▸ **RECORDED INFORMATION**:

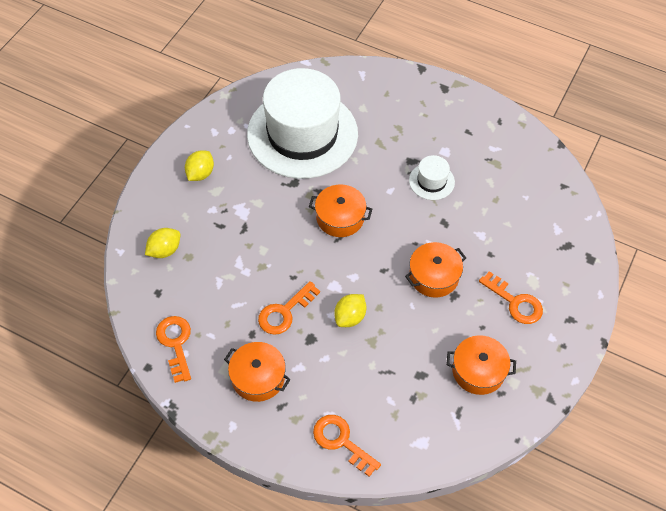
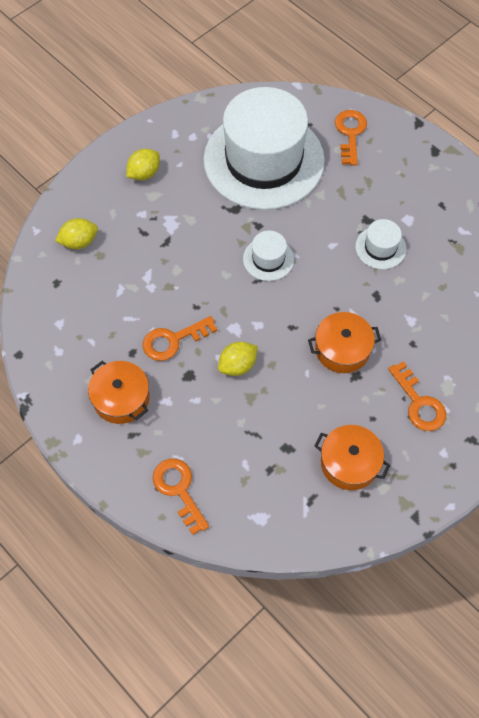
camera: 20 degrees right, 5 degrees up
(176, 343) = (54, 339): orange key -> orange key (350, 133)
(340, 217) = (268, 259): orange pot -> white hat

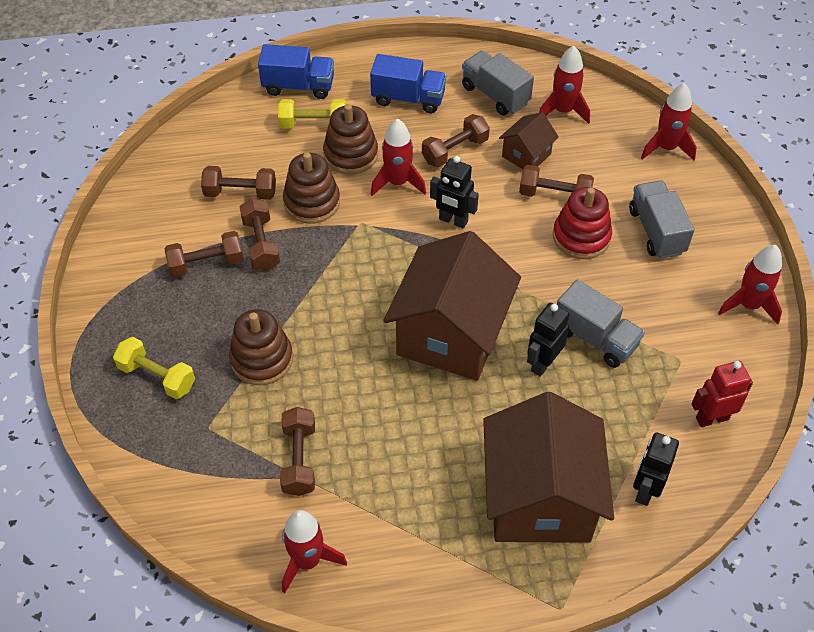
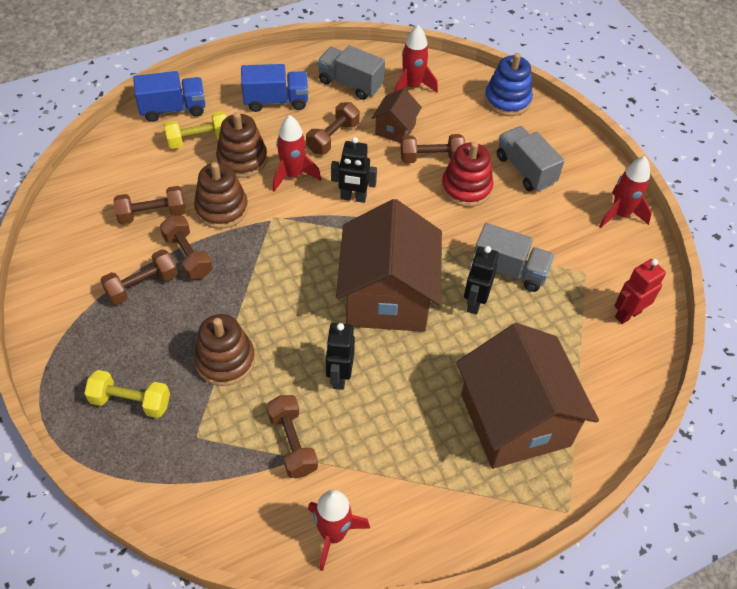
camera: 20 degrees left, 0 degrees up
(645, 490) = (598, 389): black robot -> black robot (339, 376)
(666, 148) = (507, 100): red rocket -> blue stacking toy

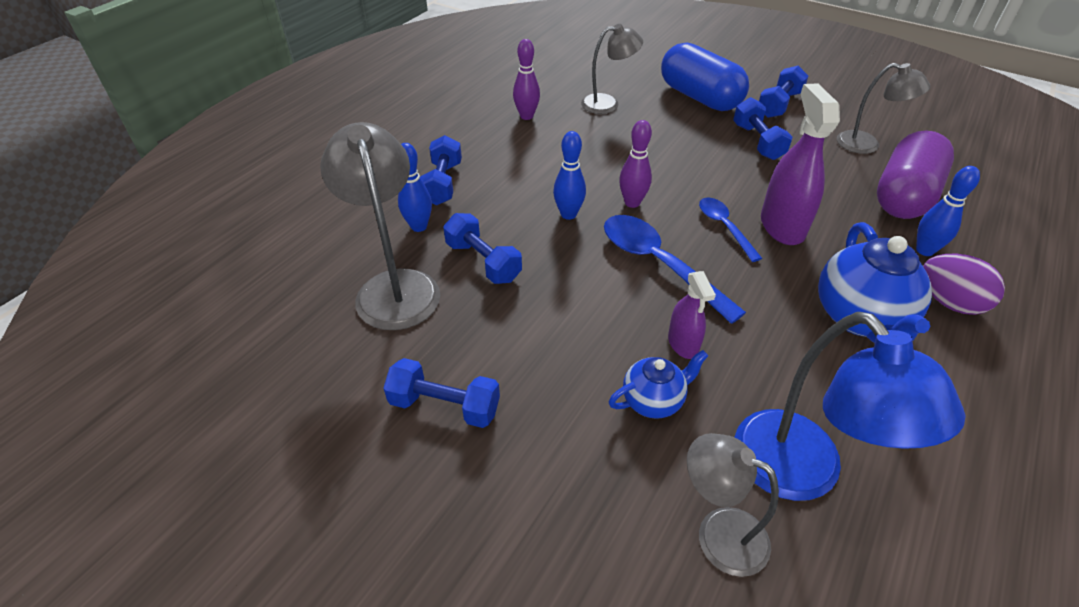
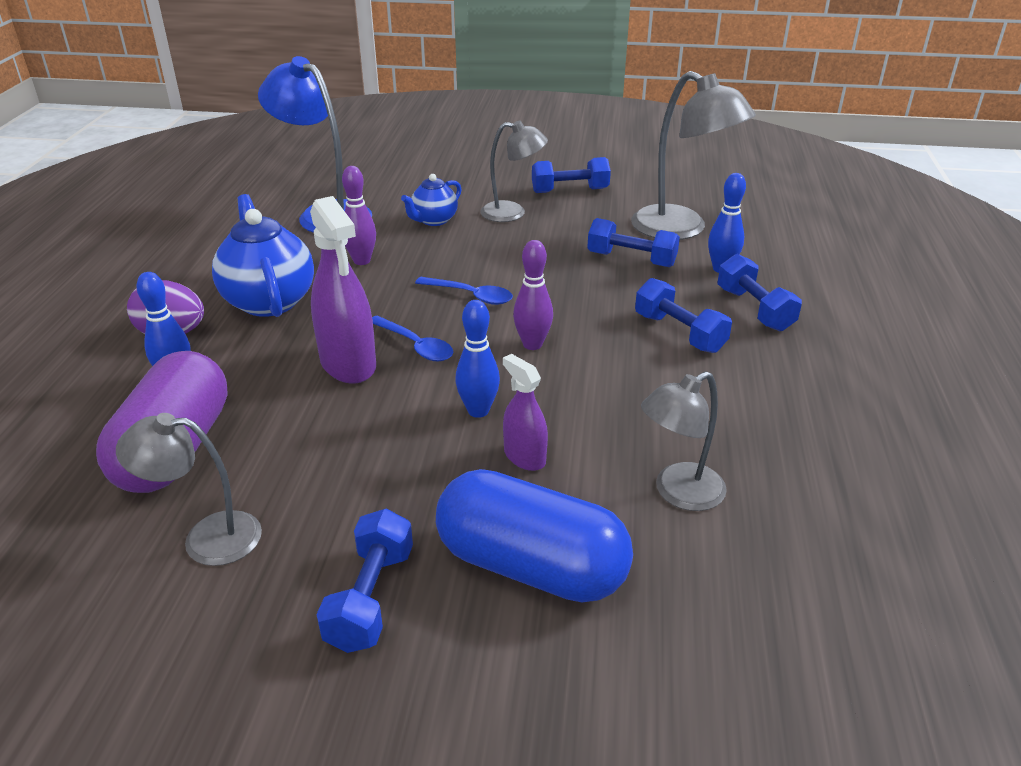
camera: 155 degrees right, 10 degrees down
(526, 116) = (772, 426): purple bowling pin -> purple bowling pin (362, 261)
(568, 214) = (592, 315): blue bowling pin -> blue bowling pin (478, 411)
(659, 264) = (471, 296): blue spoon -> blue spoon, size x0.59
(683, 344) = (424, 251): purple spray bottle -> purple spray bottle (524, 457)
(718, 533) = (374, 187): grey lamp -> grey lamp (512, 213)
(757, 142) = (398, 486): blue dumbbell -> blue dumbbell (679, 333)

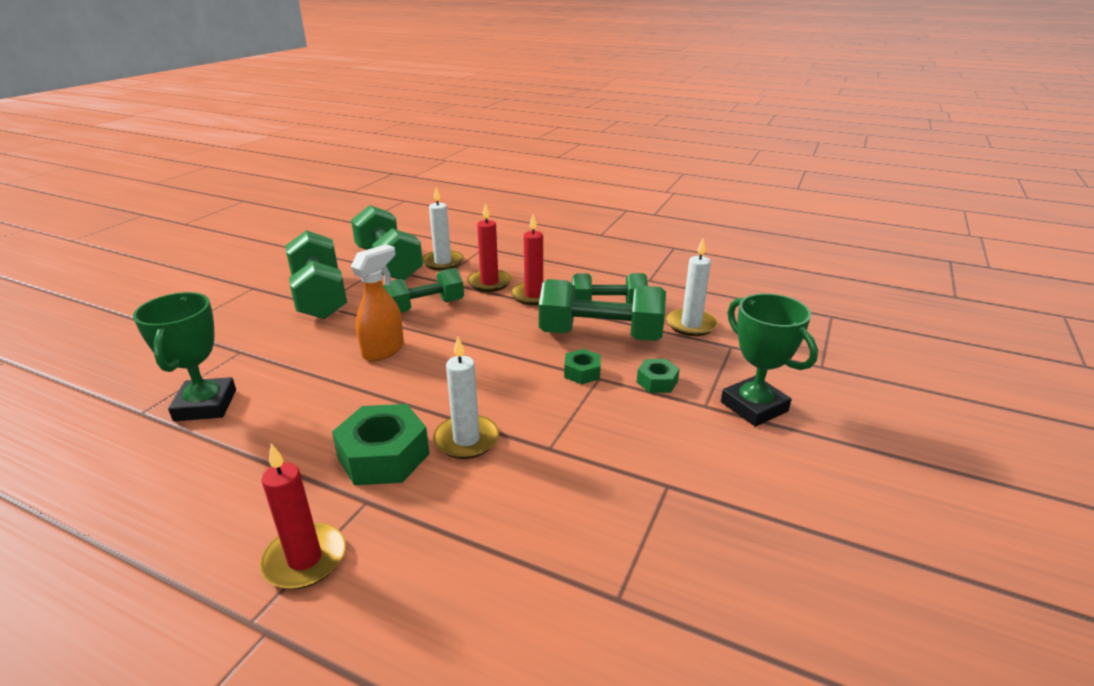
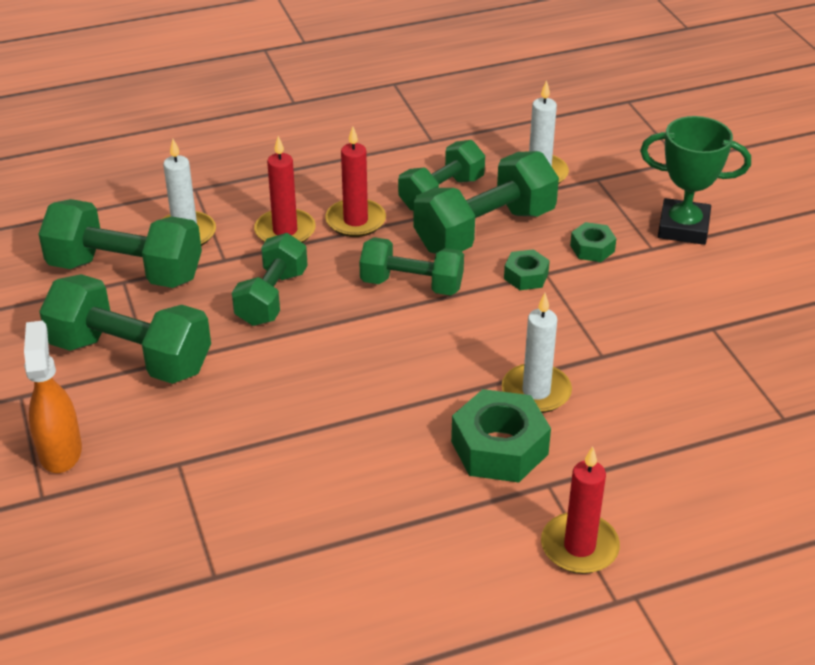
camera: 45 degrees left, 10 degrees up
(205, 405) = (262, 526): green trophy -> none
(384, 350) = (321, 366): orange spray bottle -> orange spray bottle (60, 451)
(505, 339) = (411, 284): none -> green dumbbell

▸ **DIRECTIONS**: Your reply should be the entries copied exactly, with all images omitted.

▸ **TASK SOLUTION**:
camera: 20 degrees right, 5 degrees up
(176, 343) = (54, 339): orange key -> orange key (350, 133)
(340, 217) = (268, 259): orange pot -> white hat

camera: 20 degrees left, 0 degrees up
(645, 490) = (598, 389): black robot -> black robot (339, 376)
(666, 148) = (507, 100): red rocket -> blue stacking toy

camera: 155 degrees right, 10 degrees down
(526, 116) = (772, 426): purple bowling pin -> purple bowling pin (362, 261)
(568, 214) = (592, 315): blue bowling pin -> blue bowling pin (478, 411)
(659, 264) = (471, 296): blue spoon -> blue spoon, size x0.59
(683, 344) = (424, 251): purple spray bottle -> purple spray bottle (524, 457)
(718, 533) = (374, 187): grey lamp -> grey lamp (512, 213)
(757, 142) = (398, 486): blue dumbbell -> blue dumbbell (679, 333)

camera: 45 degrees left, 10 degrees up
(205, 405) = (262, 526): green trophy -> none
(384, 350) = (321, 366): orange spray bottle -> orange spray bottle (60, 451)
(505, 339) = (411, 284): none -> green dumbbell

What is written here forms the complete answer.